Your assignment: A word-for-word copy of the records below is needed, without the images.

=== Begin Enclosure ===

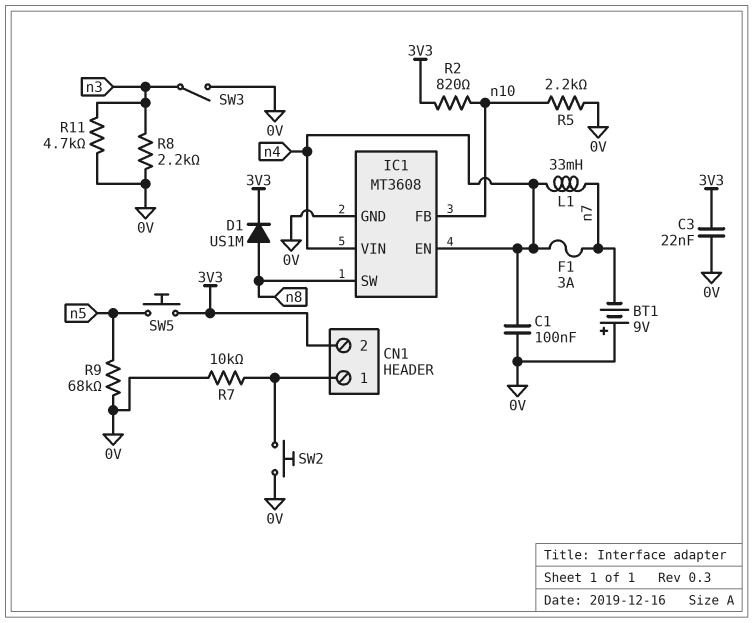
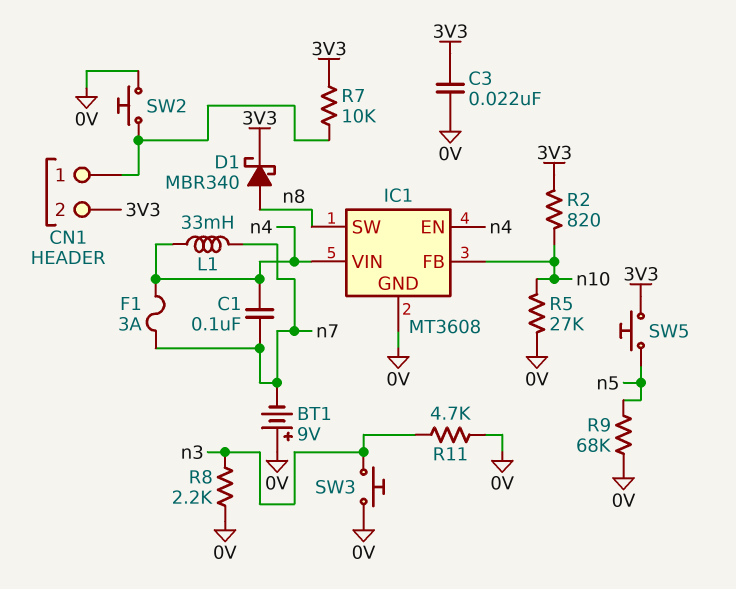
C1: 100nF (0V, n4) -> 100nF (n4, n7)
D1: diode US1M (A n8, K 3V3) -> schottky MBR340 (A n8, K 3V3)
R5: 2.2k (0V, n10) -> 27k (0V, n10)
R7: 10k (0V, CN1/1) -> 10k (3V3, CN1/1)
SW3: switch (0V, n3) -> button (0V, n3)

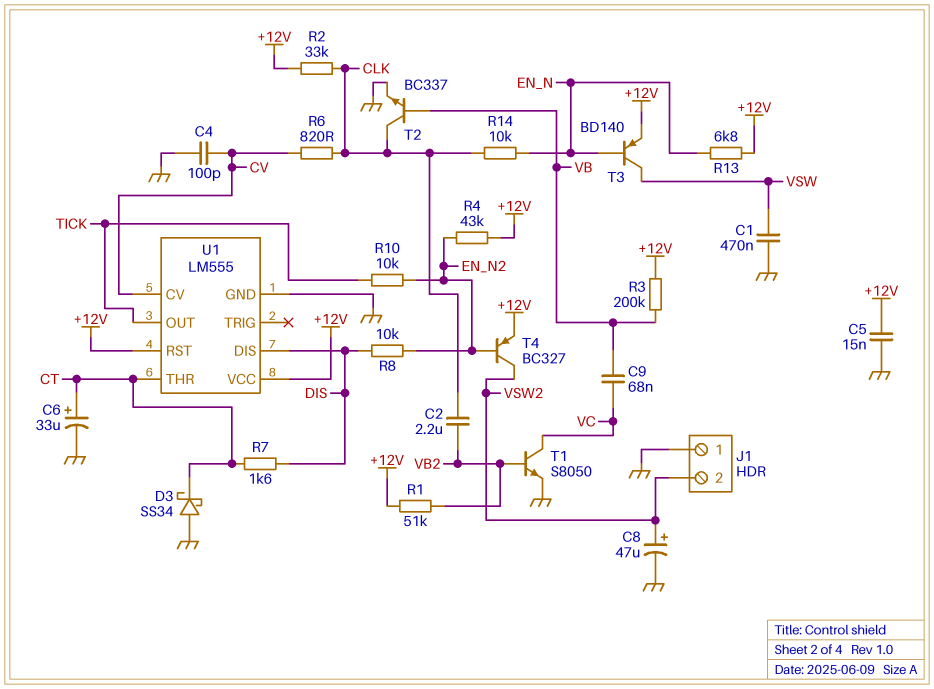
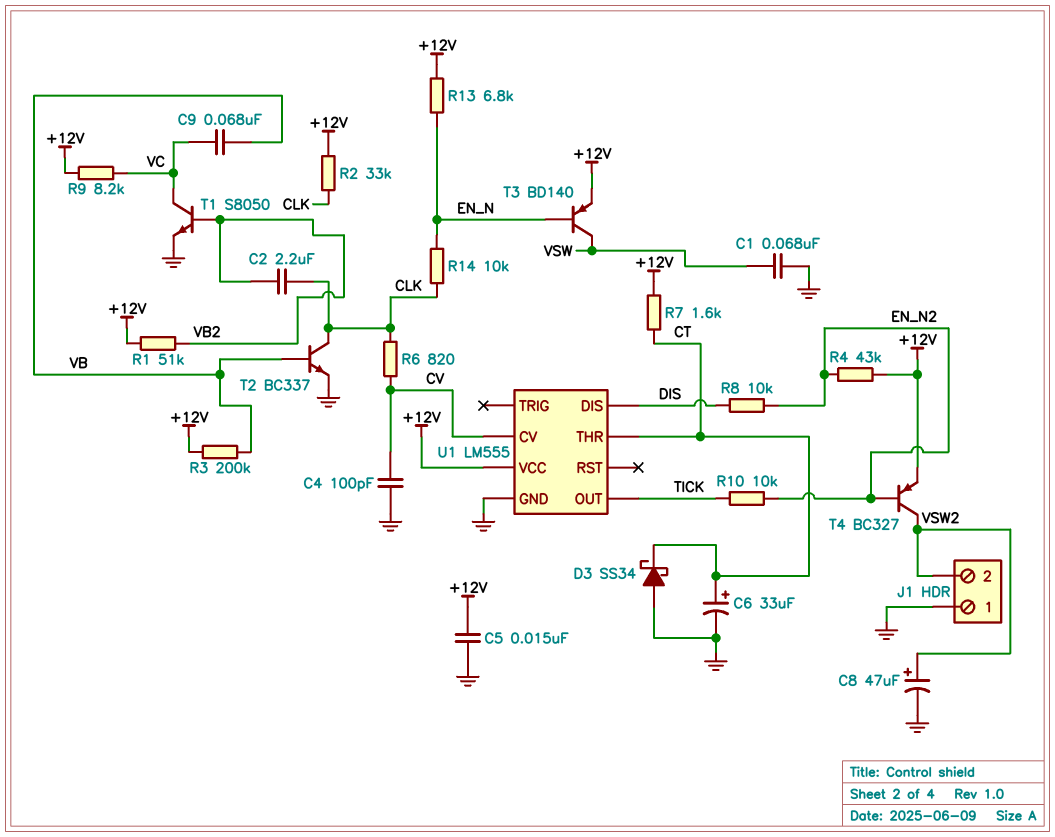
C1: 470nF (GND, VSW) -> 68nF (GND, VSW)
R7: 1.6k (CT, DIS) -> 1.6k (+12V, CT)
R9: none -> 8.2k (+12V, VC)
U1 pin RST: +12V -> none

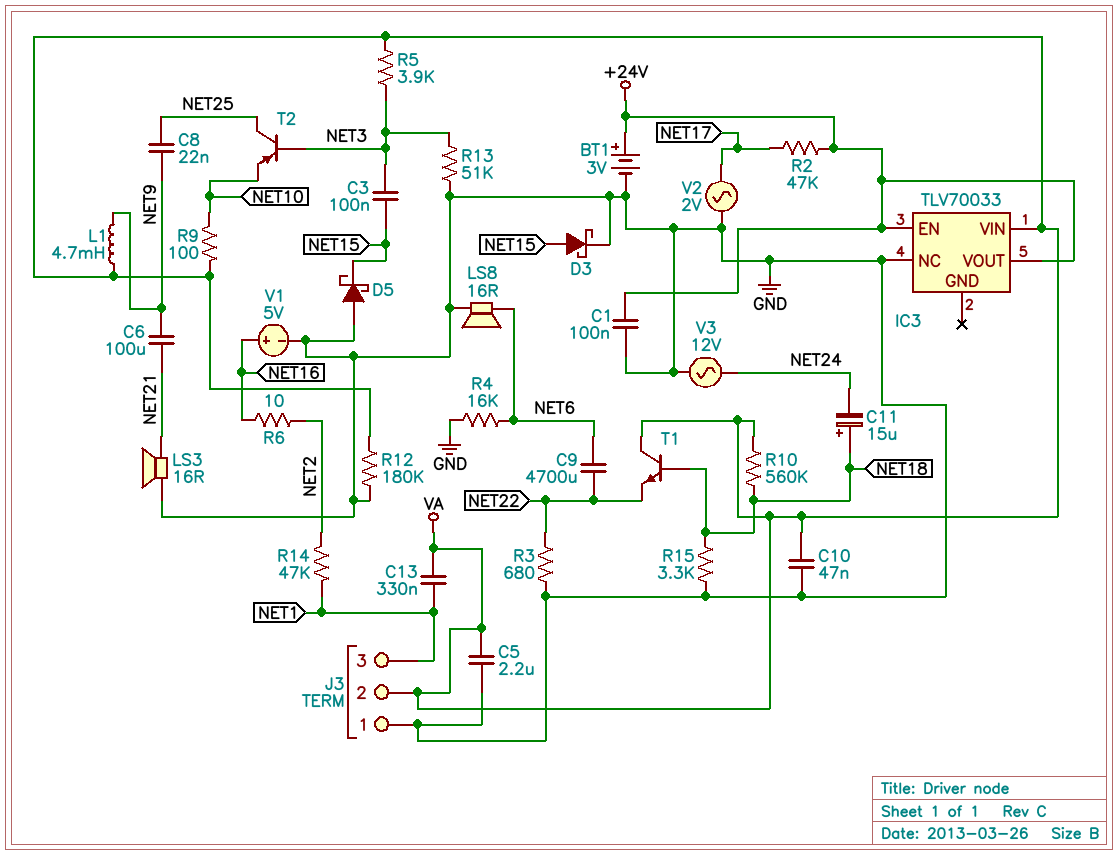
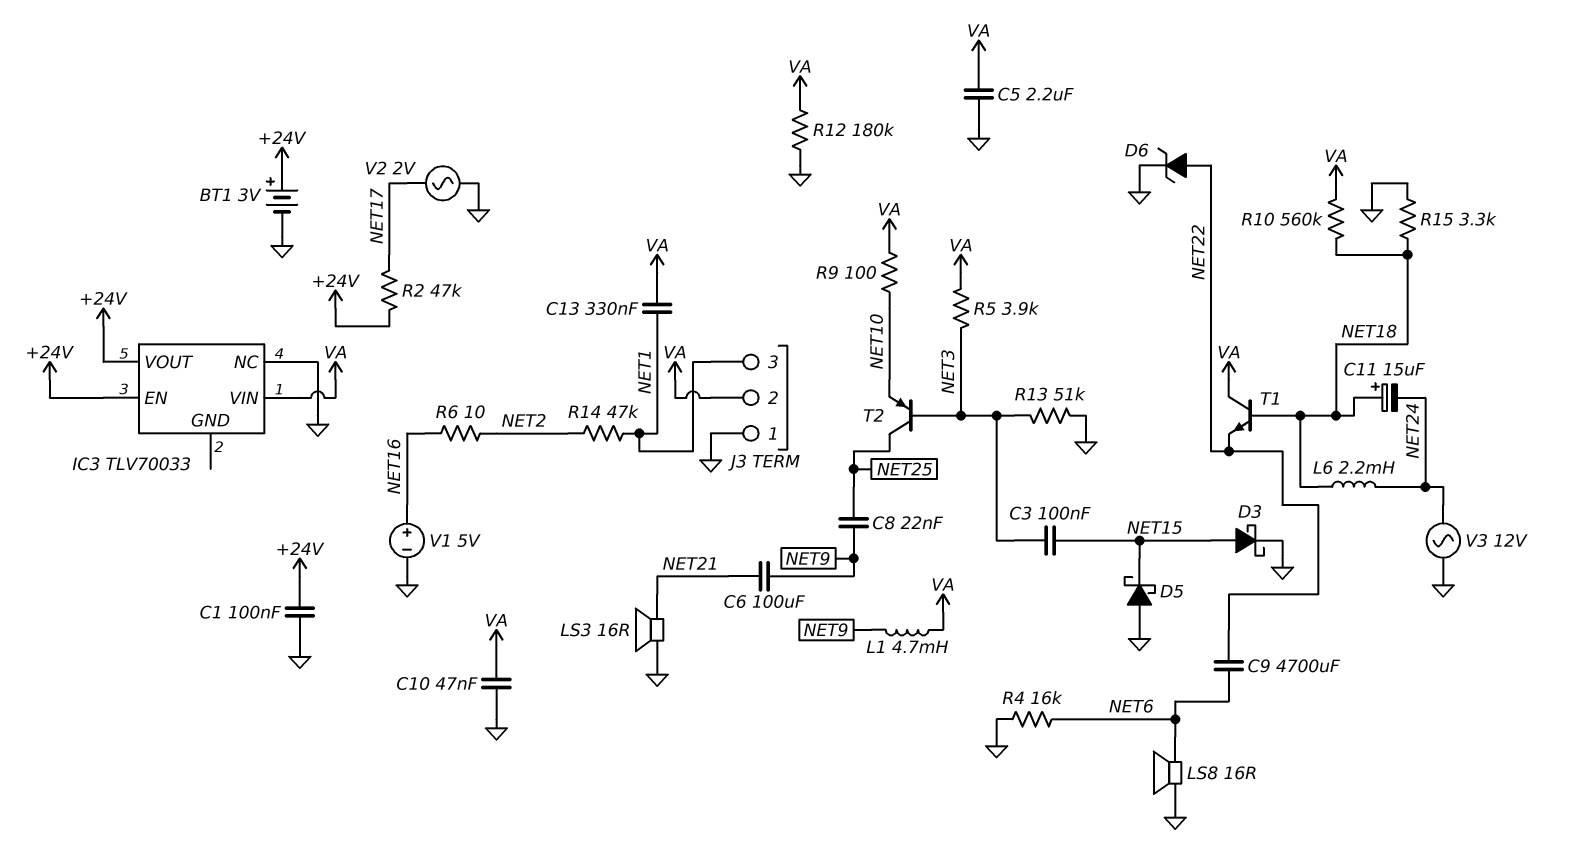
D6: none -> zener (A NET22, K GND)
L6: none -> 2.2mH (NET18, NET24)
R3: 680 (GND, NET22) -> none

=== End Enclosure ===

Task output:
C1: 100nF (0V, n4) -> 100nF (n4, n7)
D1: diode US1M (A n8, K 3V3) -> schottky MBR340 (A n8, K 3V3)
R5: 2.2k (0V, n10) -> 27k (0V, n10)
R7: 10k (0V, CN1/1) -> 10k (3V3, CN1/1)
SW3: switch (0V, n3) -> button (0V, n3)

C1: 470nF (GND, VSW) -> 68nF (GND, VSW)
R7: 1.6k (CT, DIS) -> 1.6k (+12V, CT)
R9: none -> 8.2k (+12V, VC)
U1 pin RST: +12V -> none

D6: none -> zener (A NET22, K GND)
L6: none -> 2.2mH (NET18, NET24)
R3: 680 (GND, NET22) -> none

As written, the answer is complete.